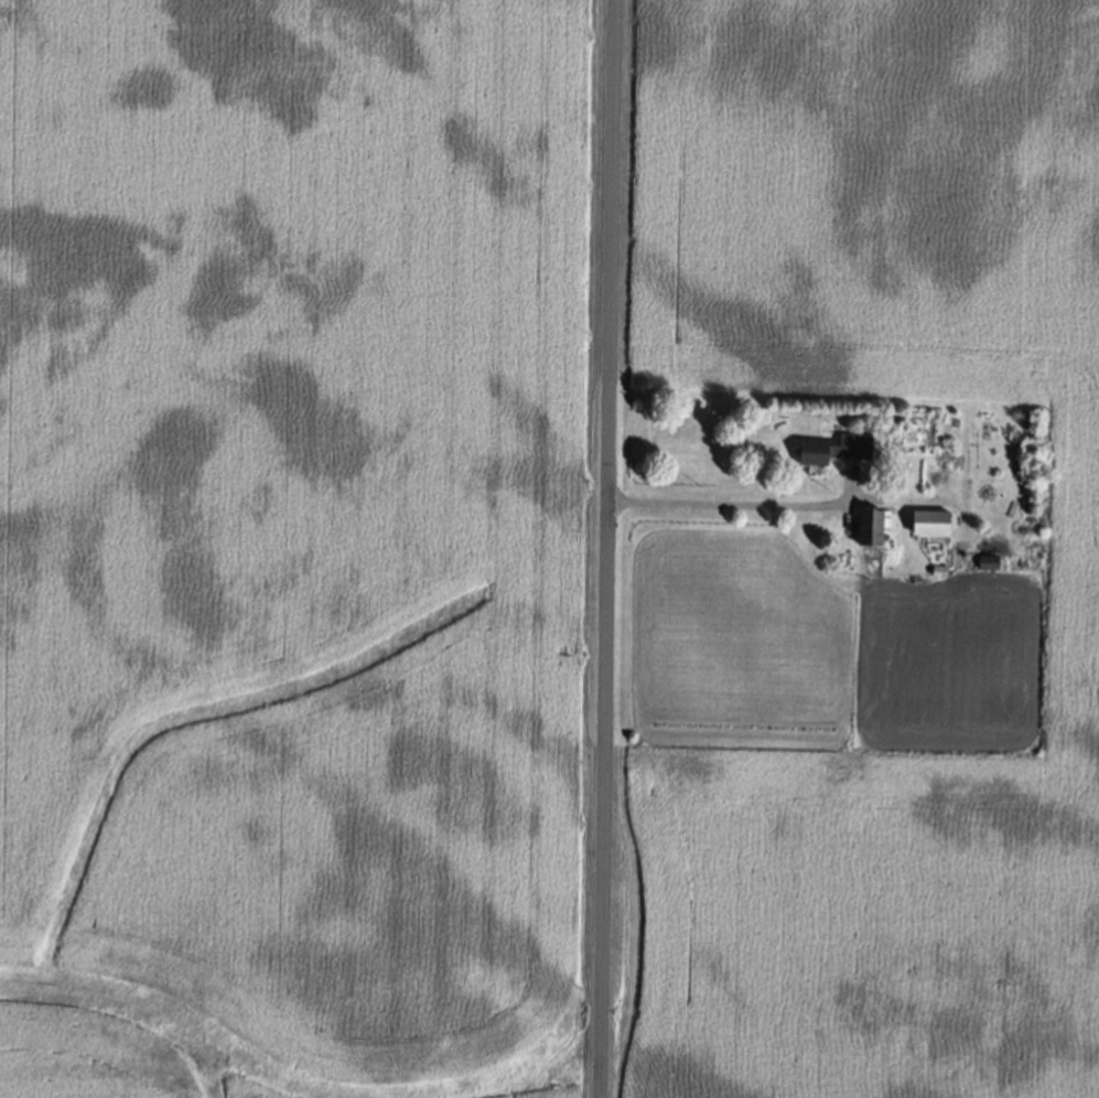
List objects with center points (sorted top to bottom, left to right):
building: (835, 448)
road: (738, 506)
building: (932, 521)
building: (869, 527)
road: (609, 549)
building: (989, 562)
building: (939, 568)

---*---

What you return must match the records line for line, with the pictures left out.

Task response ->
List objects with center points (sorted top to bottom, left to right):
building: (835, 448)
road: (738, 506)
building: (932, 521)
building: (869, 527)
road: (609, 549)
building: (989, 562)
building: (939, 568)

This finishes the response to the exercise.